▶ **Written exercise**
Copy the lines below word for word, starting with the line that contains "rustic (718, 487)" and going through the end of the items, both ends included.

[Extracted data entries]
--- START ---

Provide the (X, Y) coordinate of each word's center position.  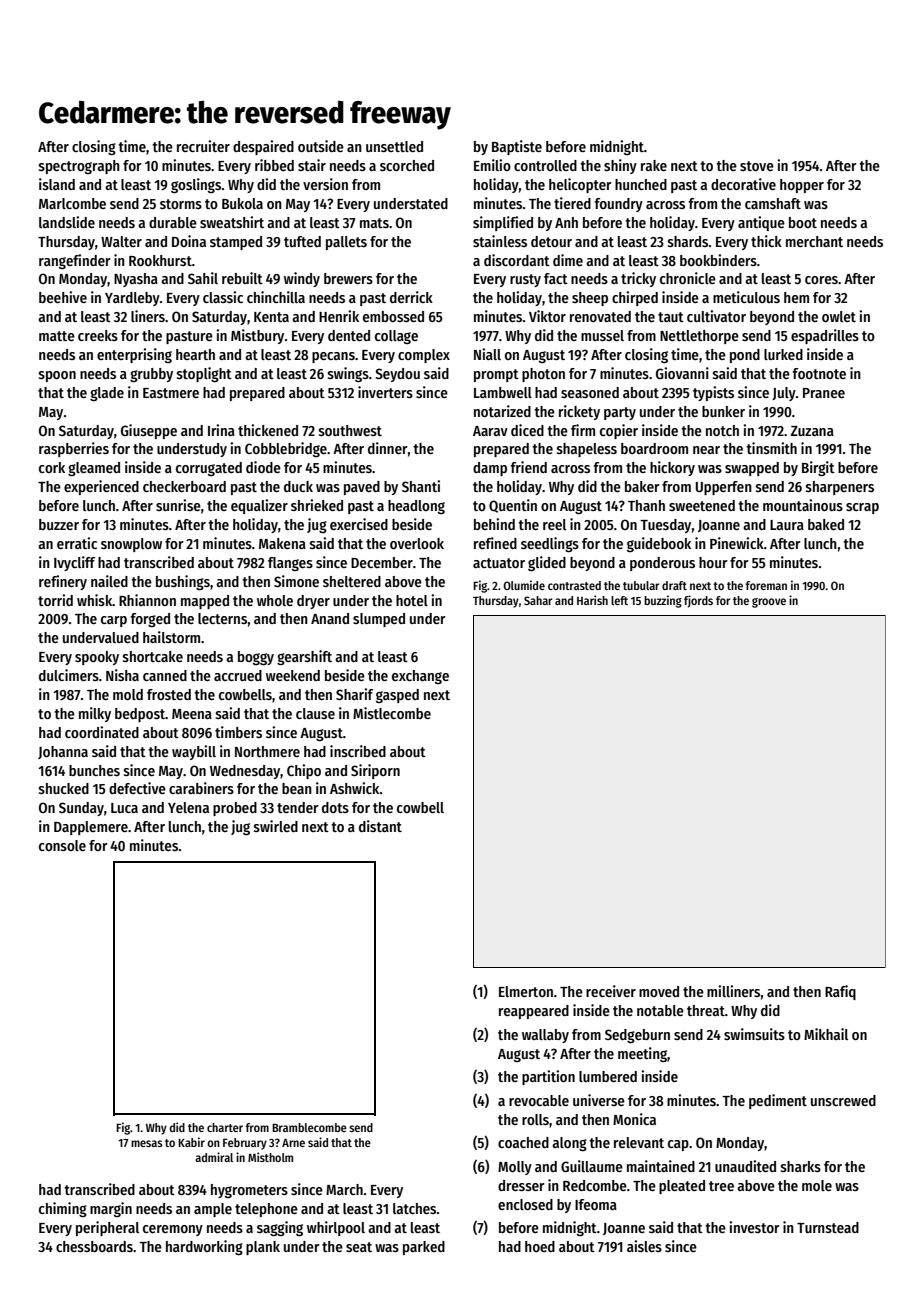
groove (769, 603)
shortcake (153, 656)
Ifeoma (596, 1204)
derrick (411, 297)
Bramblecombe (309, 1127)
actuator (499, 563)
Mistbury (257, 336)
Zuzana (812, 431)
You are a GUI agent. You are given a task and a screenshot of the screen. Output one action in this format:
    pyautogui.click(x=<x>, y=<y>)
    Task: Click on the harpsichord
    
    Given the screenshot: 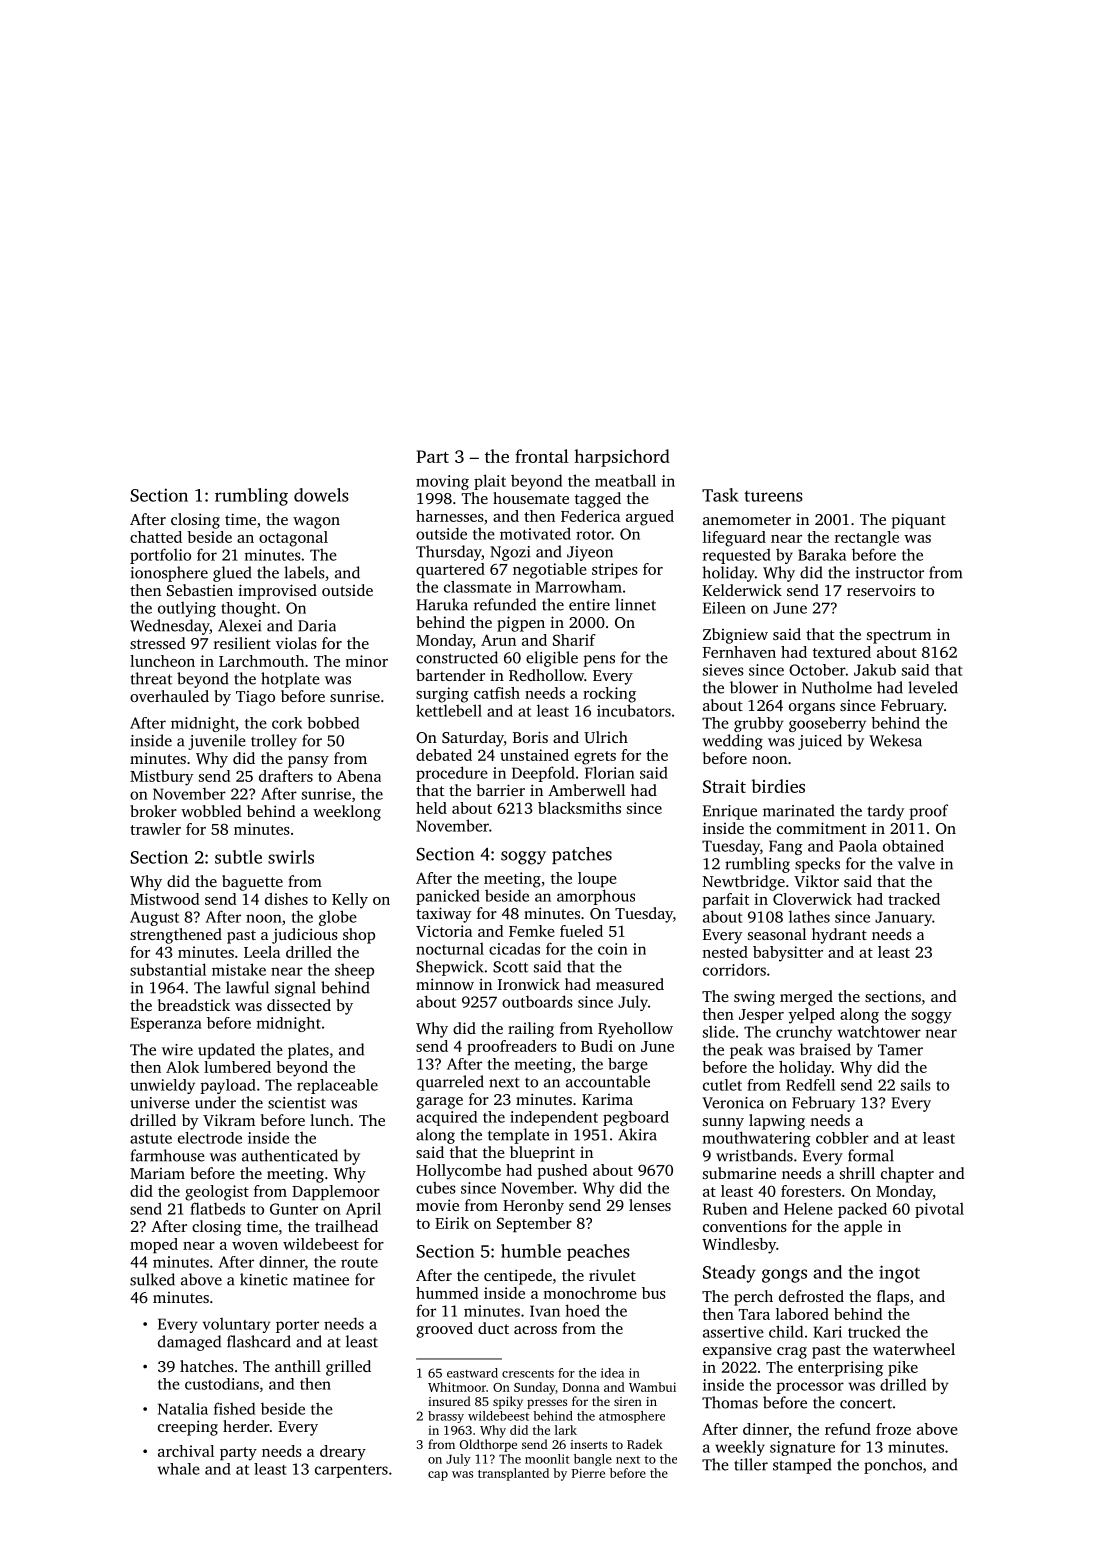 What is the action you would take?
    pyautogui.click(x=622, y=458)
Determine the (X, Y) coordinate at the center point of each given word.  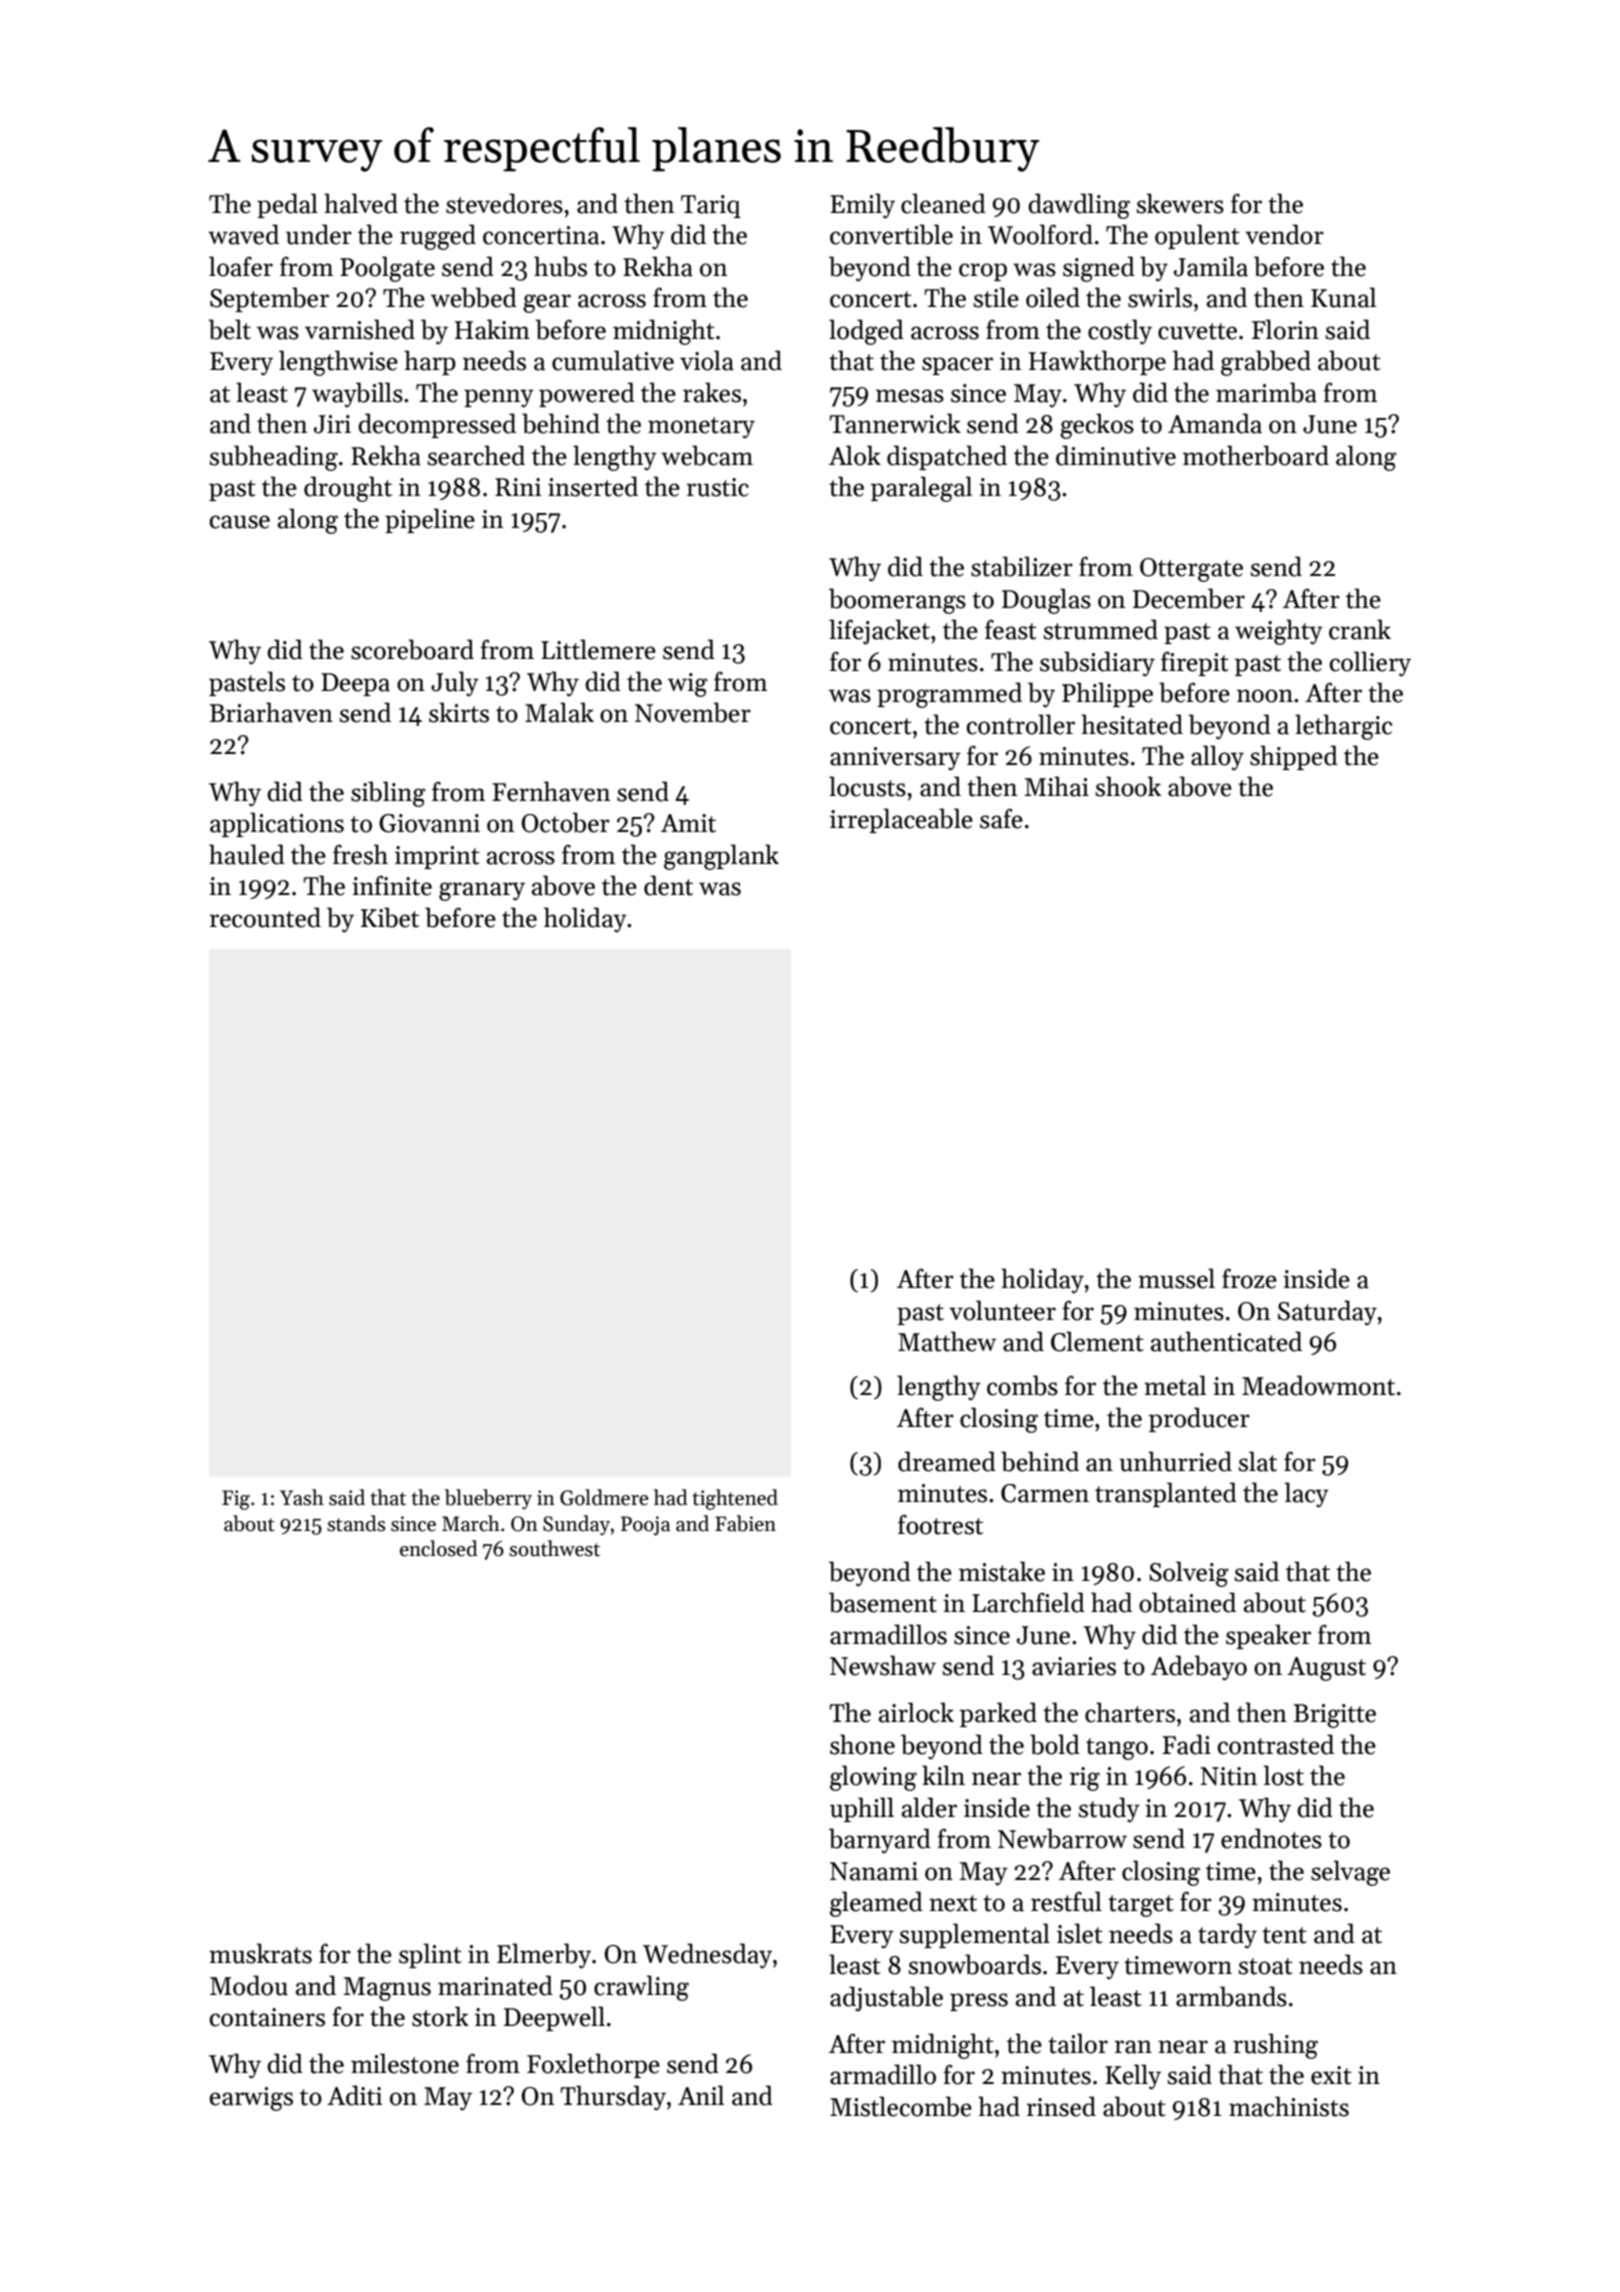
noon (1265, 696)
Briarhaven (271, 712)
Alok (855, 455)
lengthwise (338, 363)
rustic (718, 487)
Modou (249, 1985)
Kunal (1343, 297)
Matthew (947, 1341)
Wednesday (707, 1956)
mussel (1176, 1278)
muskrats (260, 1953)
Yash (302, 1497)
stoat (1265, 1966)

--- END ---

▶ **Exercise solution**
rustic (718, 487)
Modou (249, 1985)
Kunal (1343, 297)
Matthew (947, 1341)
Wednesday (707, 1956)
mussel (1176, 1278)
muskrats (260, 1953)
Yash (302, 1497)
stoat (1265, 1966)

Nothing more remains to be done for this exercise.